BRIEF: Only the number is wanted: tally the lines below that contain the word "CAPSULE".
━━━━━ STORED DATA
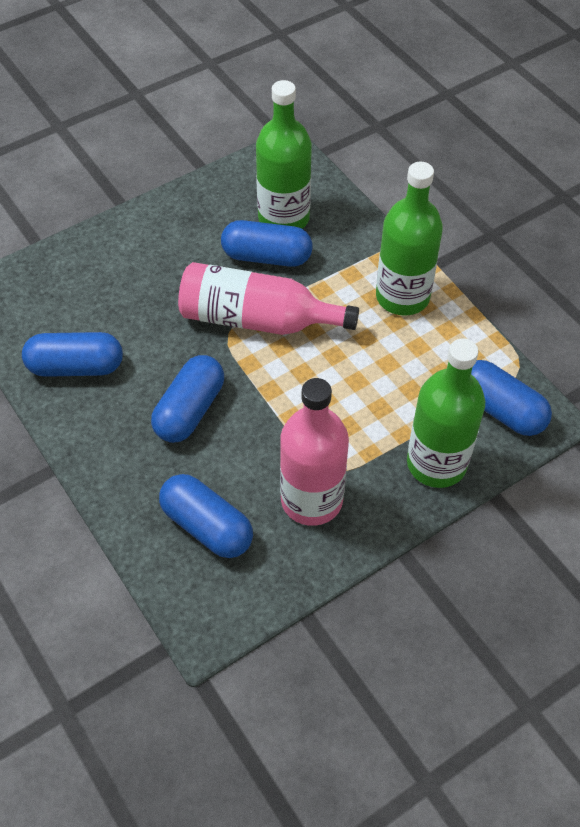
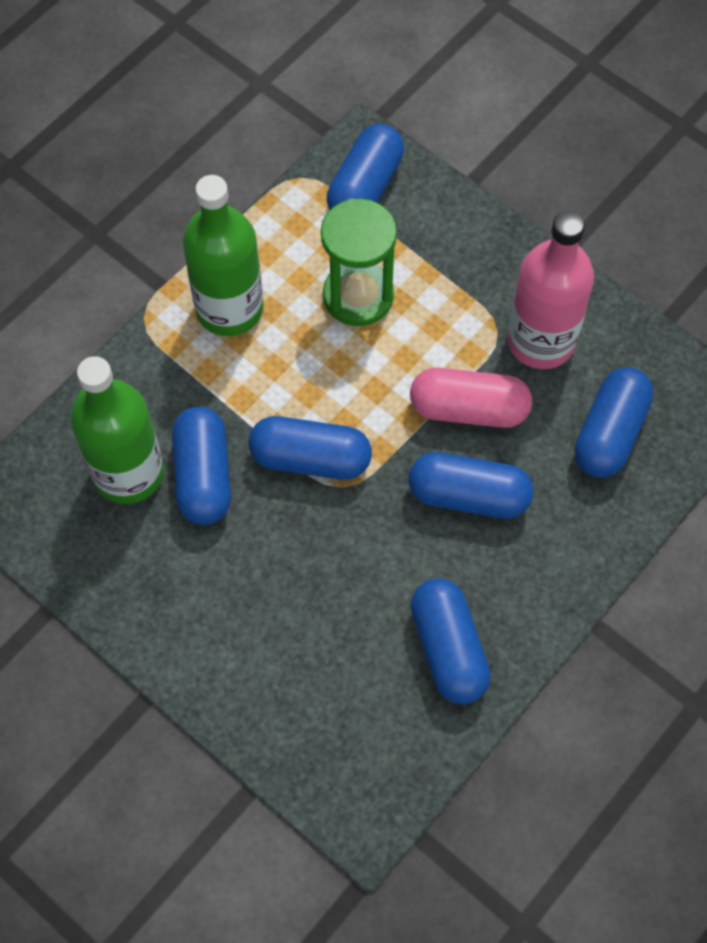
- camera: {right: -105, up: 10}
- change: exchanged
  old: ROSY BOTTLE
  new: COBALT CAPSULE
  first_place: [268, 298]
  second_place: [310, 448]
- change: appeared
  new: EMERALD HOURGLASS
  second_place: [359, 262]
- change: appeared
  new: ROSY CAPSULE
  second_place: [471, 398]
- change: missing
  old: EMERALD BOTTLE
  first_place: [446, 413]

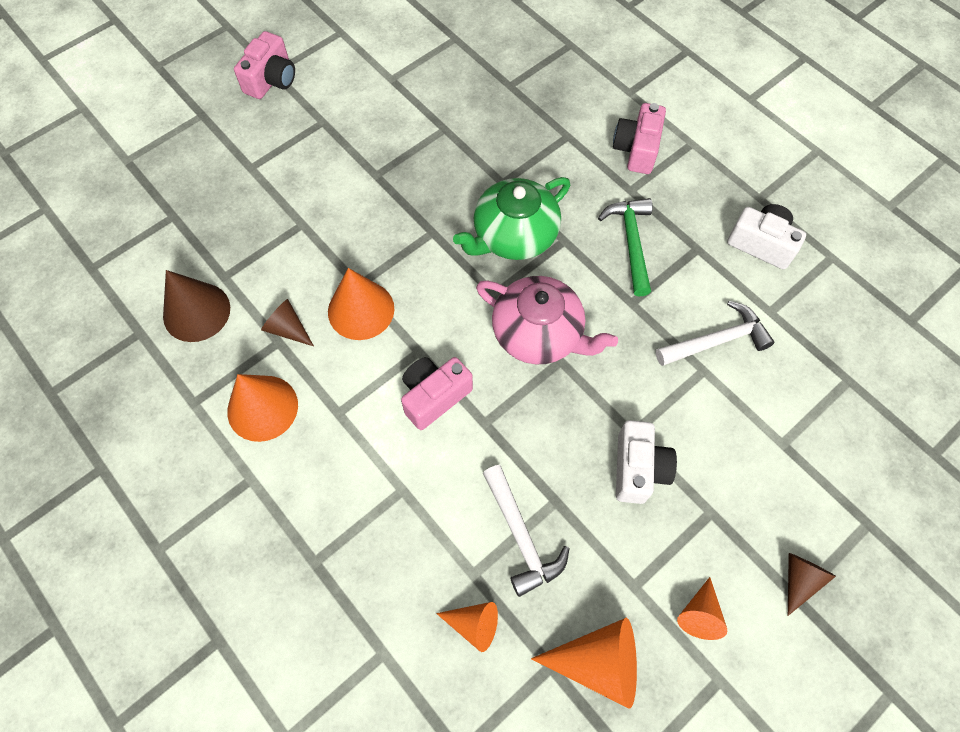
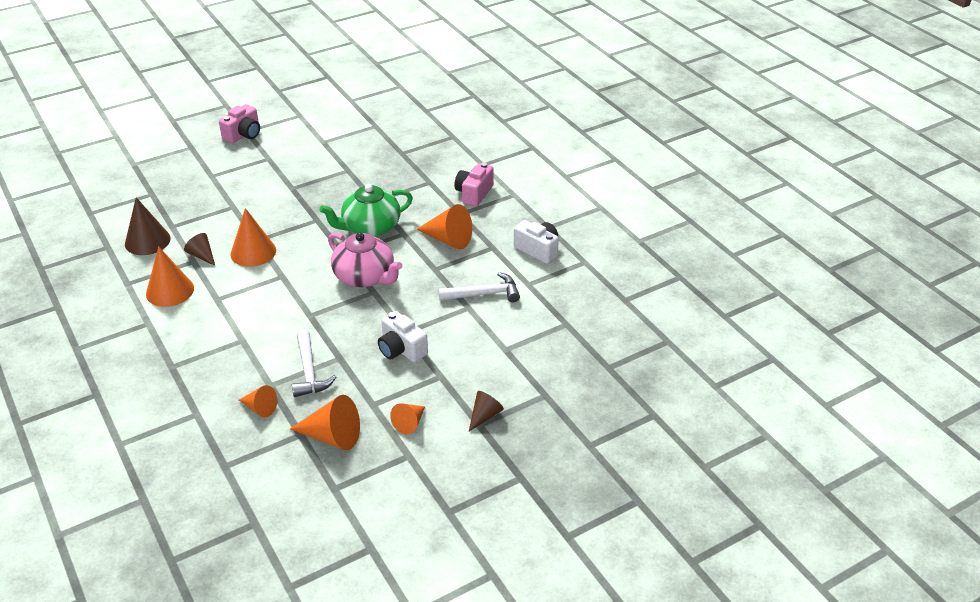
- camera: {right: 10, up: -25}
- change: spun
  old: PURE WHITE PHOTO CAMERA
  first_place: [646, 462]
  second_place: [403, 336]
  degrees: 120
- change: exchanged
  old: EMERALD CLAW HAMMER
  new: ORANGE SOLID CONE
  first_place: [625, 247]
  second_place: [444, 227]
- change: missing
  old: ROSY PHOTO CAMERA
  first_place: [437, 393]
━━━━━━━━━━
━━━━━ STORED DATA
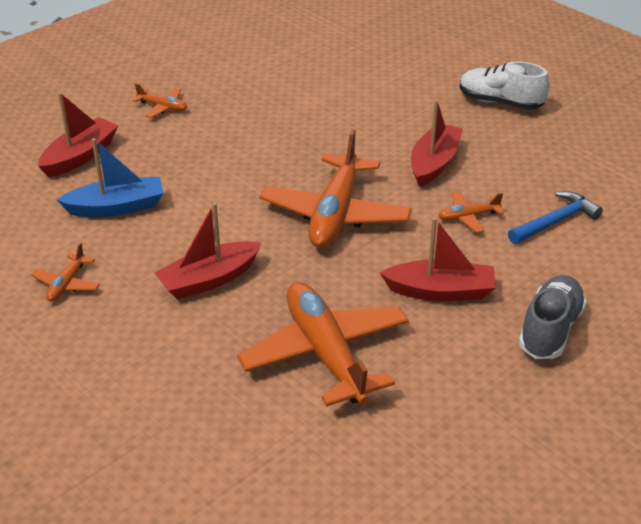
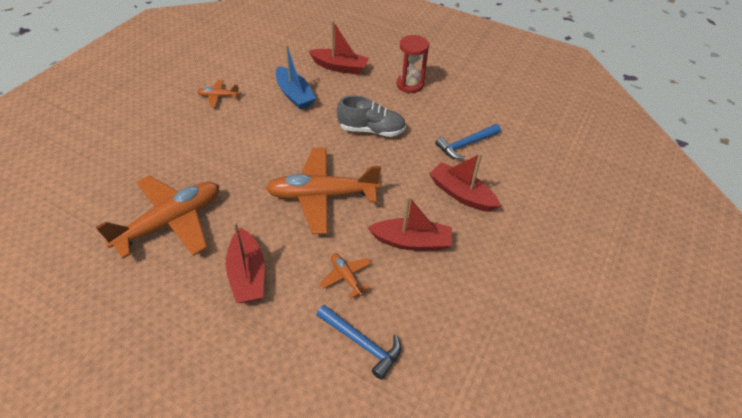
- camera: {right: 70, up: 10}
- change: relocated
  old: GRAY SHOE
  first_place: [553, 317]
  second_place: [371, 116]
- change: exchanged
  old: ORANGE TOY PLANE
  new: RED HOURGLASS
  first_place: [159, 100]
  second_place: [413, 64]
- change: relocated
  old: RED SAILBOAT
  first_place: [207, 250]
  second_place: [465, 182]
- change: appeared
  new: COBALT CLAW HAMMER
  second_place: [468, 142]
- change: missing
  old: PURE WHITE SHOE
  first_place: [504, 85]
━━━━━━━━━━
TASK RESULT: 2